# Task statement
Starting at the first line of the listing below, repeat each line exactly until you have repeated the one containing "C1: 3.3nF (G12, GND) -> none"; skip the pictures.
Segment Start: Given records
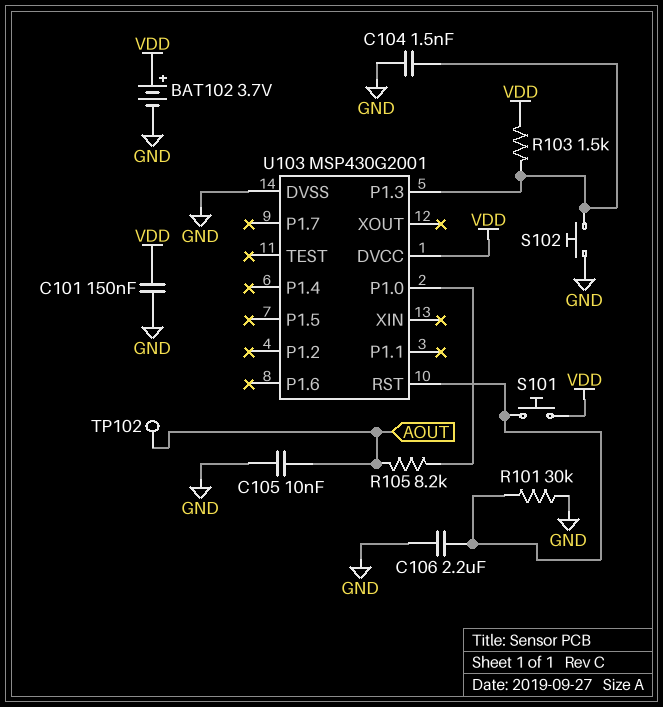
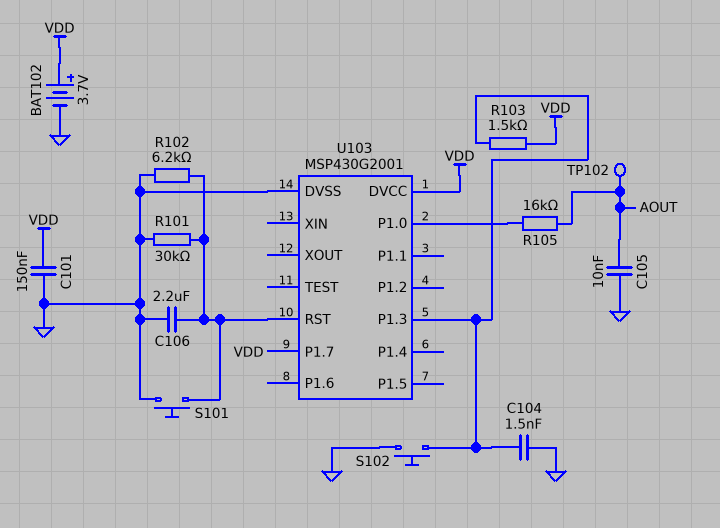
R102: none -> 6.2k (GND, U103/RST)
R105: 8.2k (AOUT, U103/P1.0) -> 16k (AOUT, U103/P1.0)
S101: button (U103/RST, VDD) -> button (GND, U103/RST)
U103 pin P1.7: none -> VDD

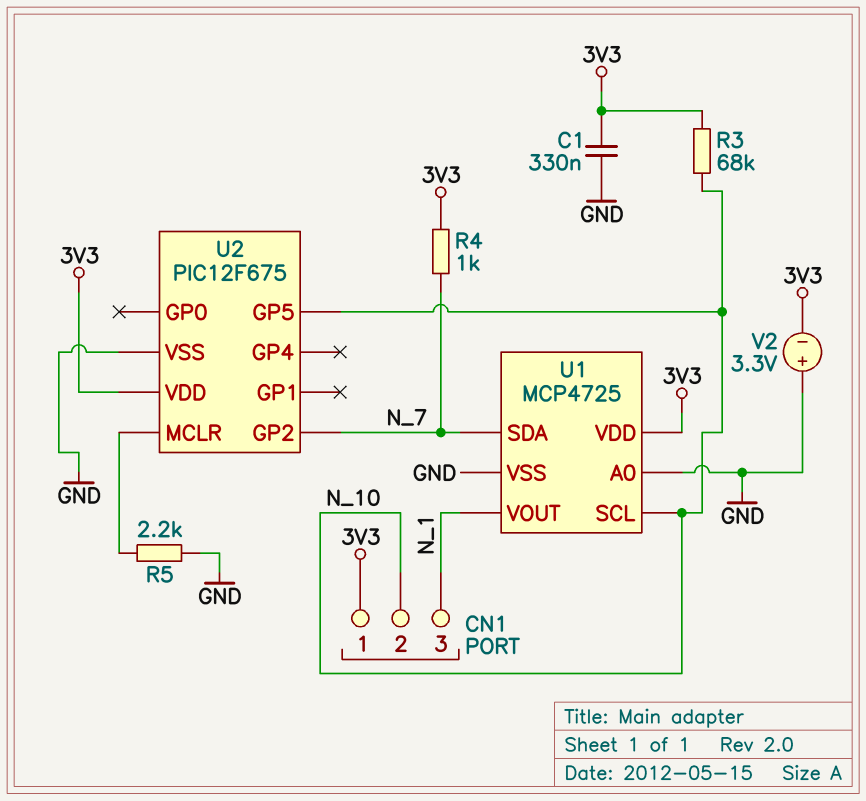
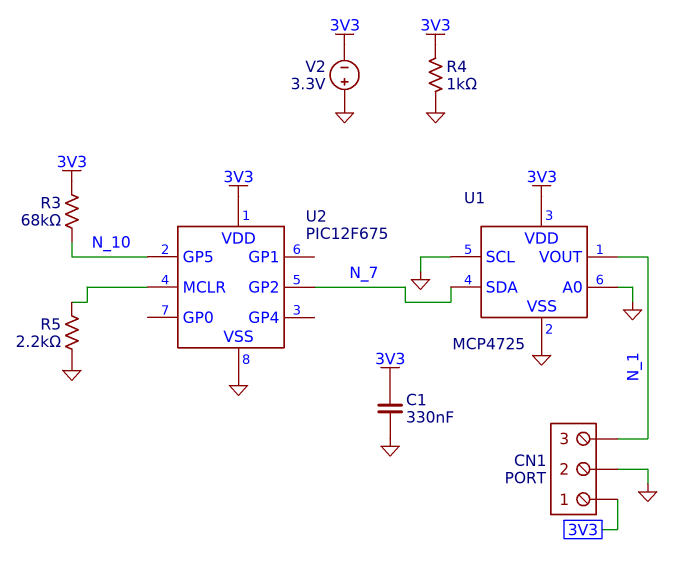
CN1 pin 2: N_10 -> GND
R4: 1k (3V3, N_7) -> 1k (3V3, GND)
U1 pin SCL: N_10 -> GND

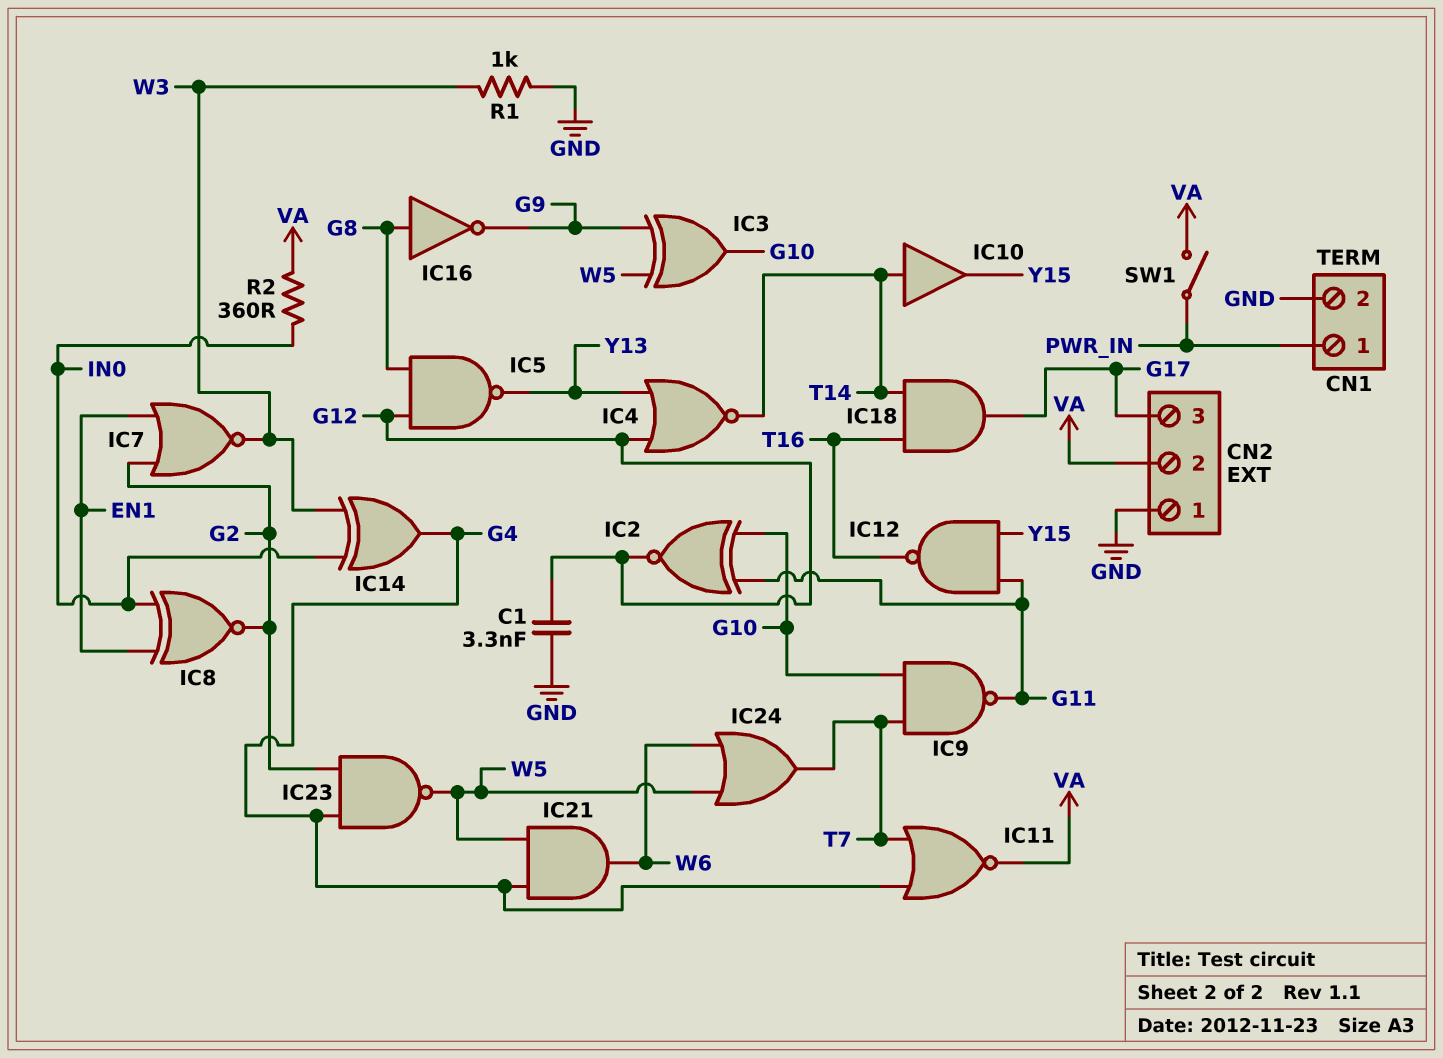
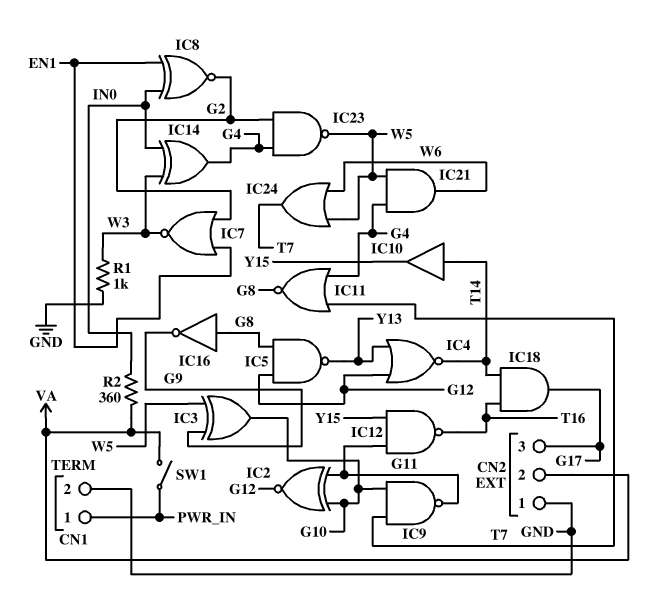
C1: 3.3nF (G12, GND) -> none
IC11: NOR (in G4, in T7, out VA) -> NOR (in G4, in T7, out G8)

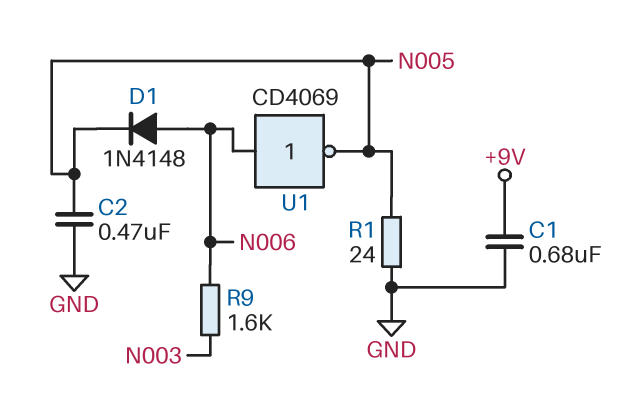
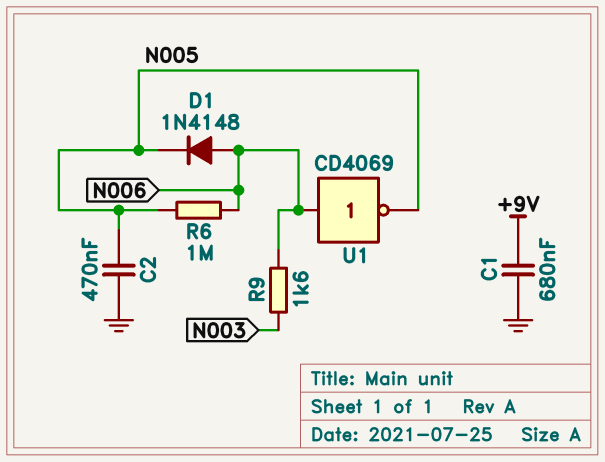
R1: 24 (GND, N005) -> none
R6: none -> 1M (N005, N006)

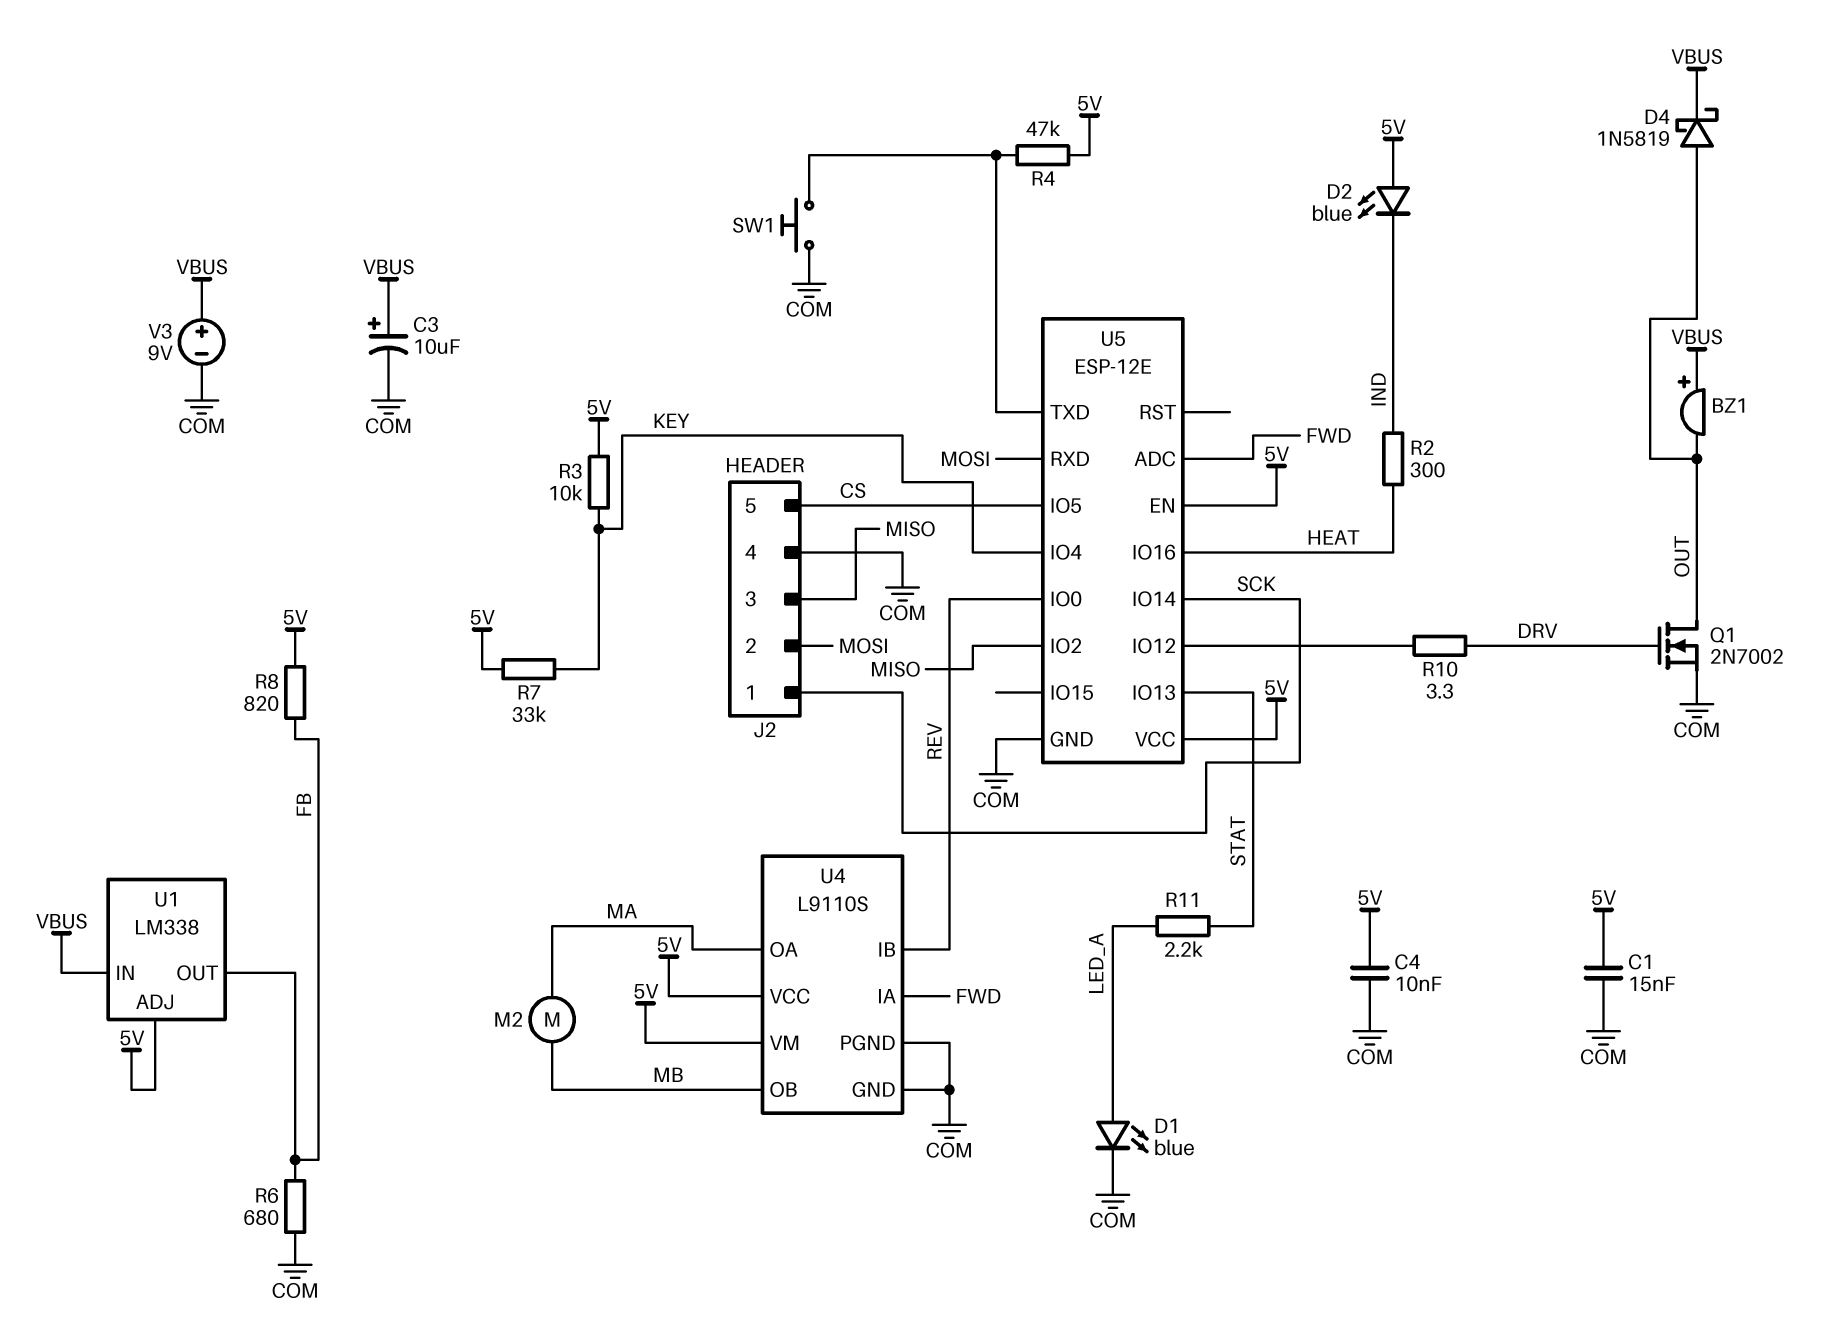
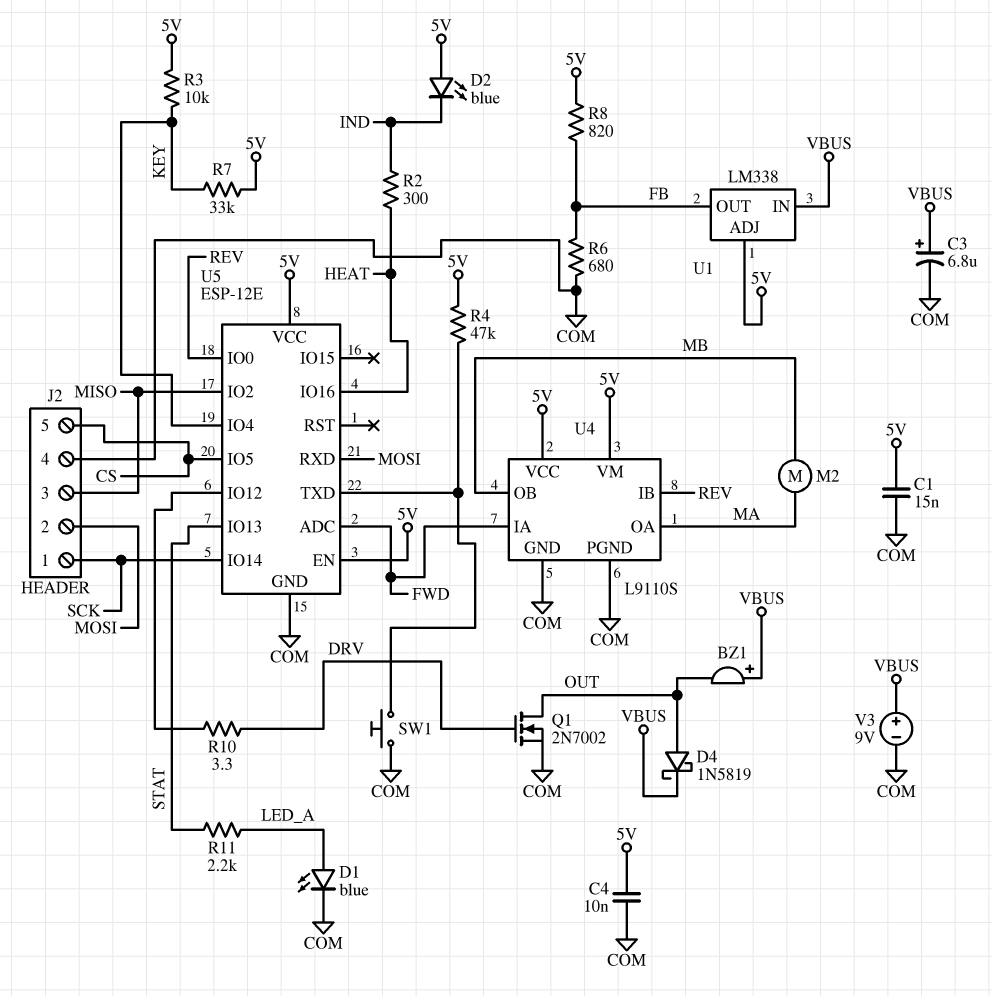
C3: 10uF (plus VBUS, minus COM) -> 6.8uF (plus VBUS, minus COM)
Segment End: Given records
# Written solution
R102: none -> 6.2k (GND, U103/RST)
R105: 8.2k (AOUT, U103/P1.0) -> 16k (AOUT, U103/P1.0)
S101: button (U103/RST, VDD) -> button (GND, U103/RST)
U103 pin P1.7: none -> VDD

CN1 pin 2: N_10 -> GND
R4: 1k (3V3, N_7) -> 1k (3V3, GND)
U1 pin SCL: N_10 -> GND

C1: 3.3nF (G12, GND) -> none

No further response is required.